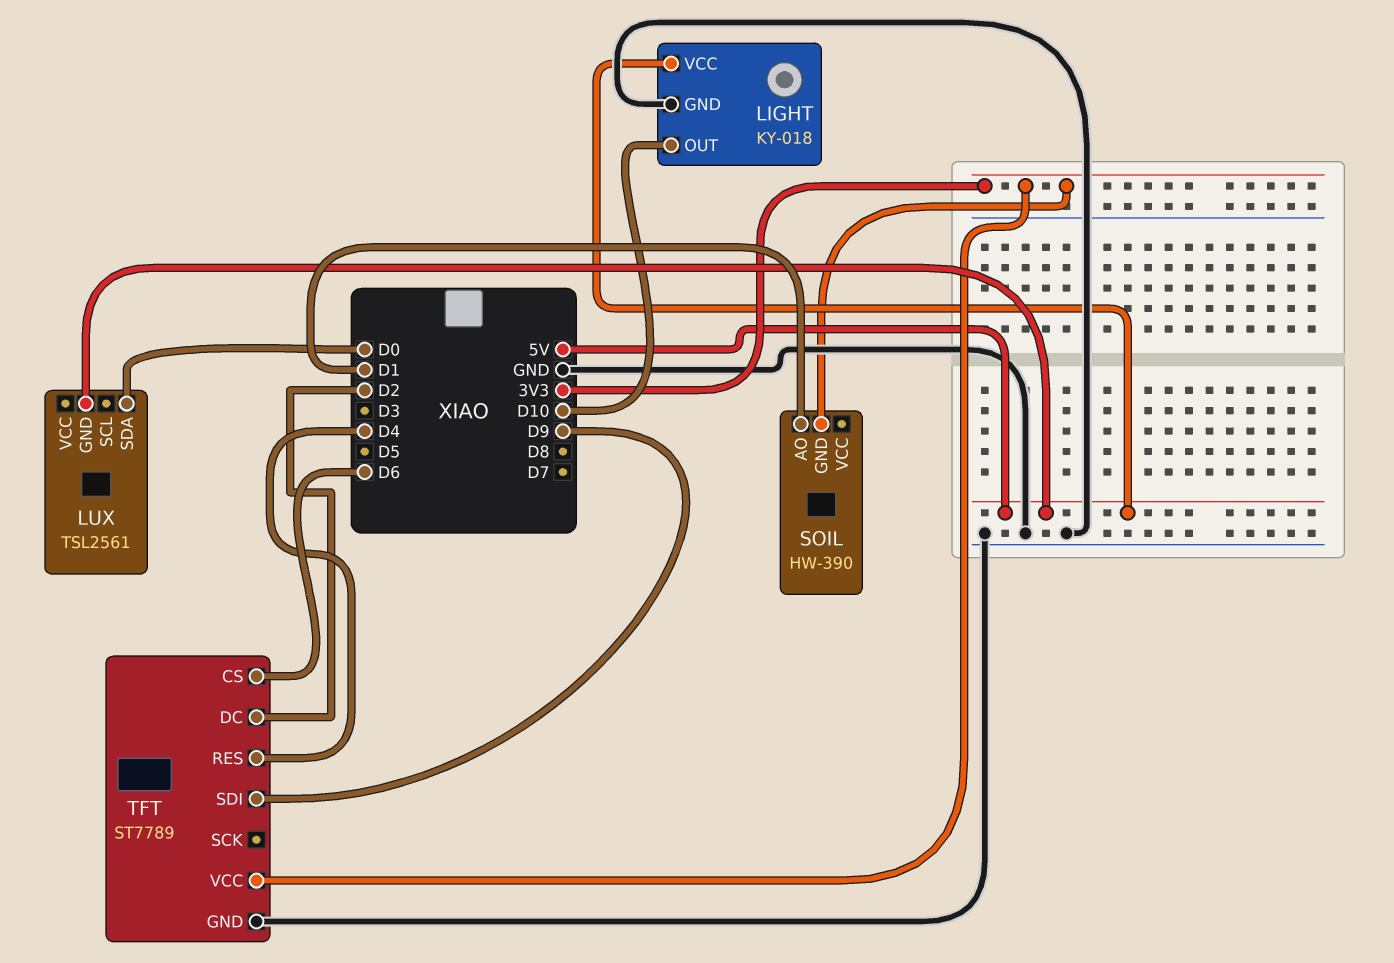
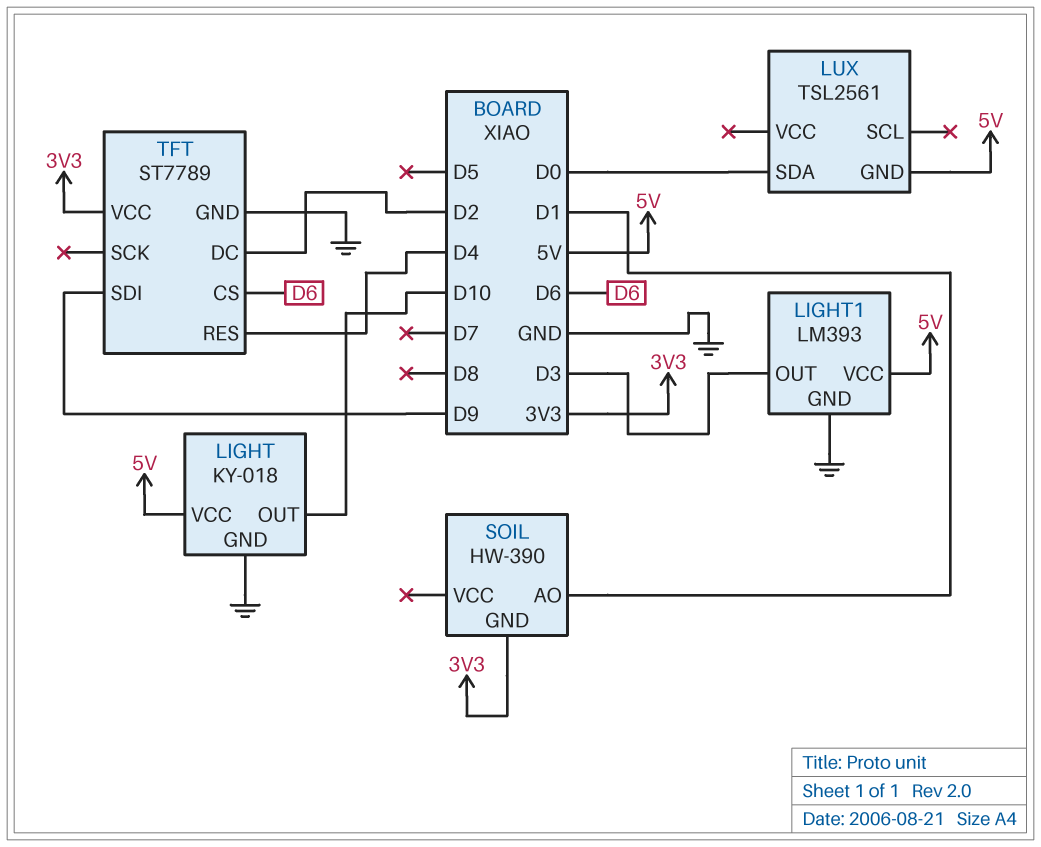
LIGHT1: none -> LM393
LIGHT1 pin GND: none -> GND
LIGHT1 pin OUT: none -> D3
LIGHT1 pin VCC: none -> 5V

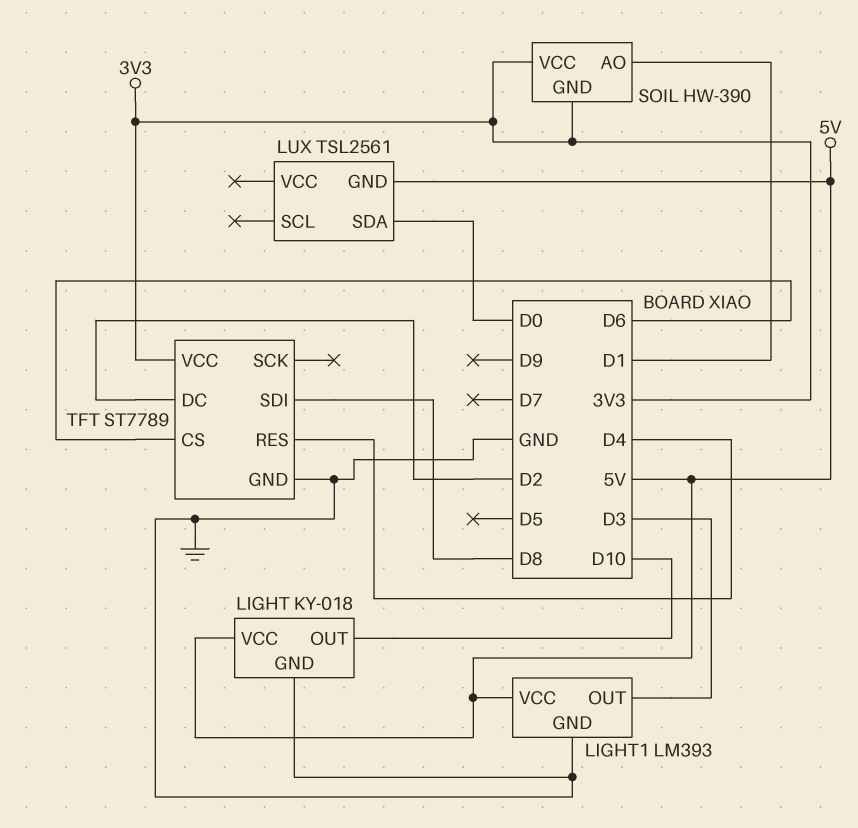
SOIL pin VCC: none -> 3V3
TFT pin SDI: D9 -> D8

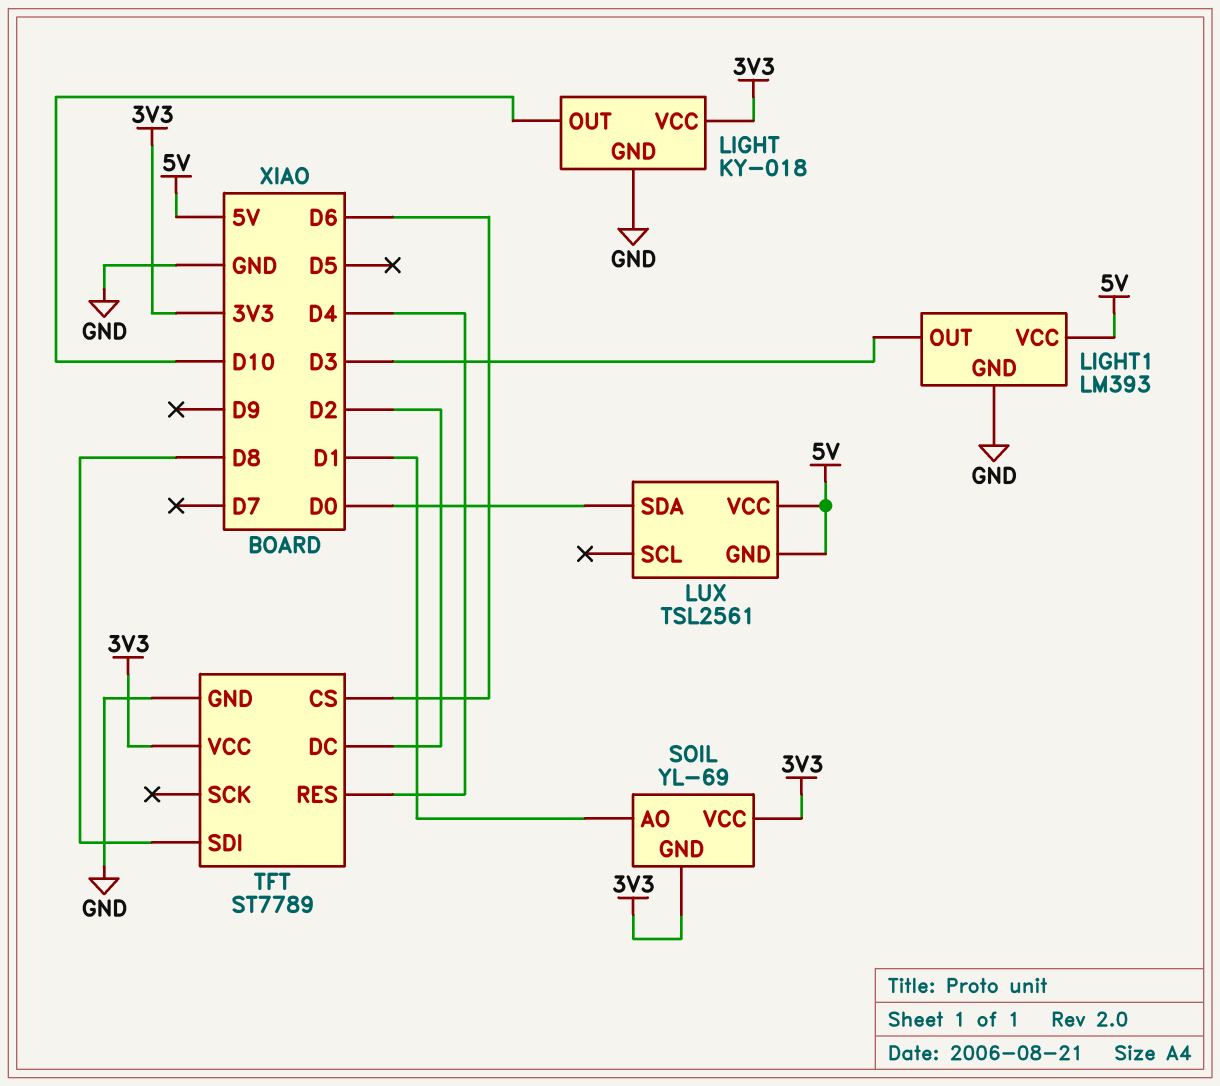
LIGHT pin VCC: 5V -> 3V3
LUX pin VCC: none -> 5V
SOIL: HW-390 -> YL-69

Required work: An exact copy of the material above is required, minus its images.

Worked solution:
LIGHT1: none -> LM393
LIGHT1 pin GND: none -> GND
LIGHT1 pin OUT: none -> D3
LIGHT1 pin VCC: none -> 5V

SOIL pin VCC: none -> 3V3
TFT pin SDI: D9 -> D8

LIGHT pin VCC: 5V -> 3V3
LUX pin VCC: none -> 5V
SOIL: HW-390 -> YL-69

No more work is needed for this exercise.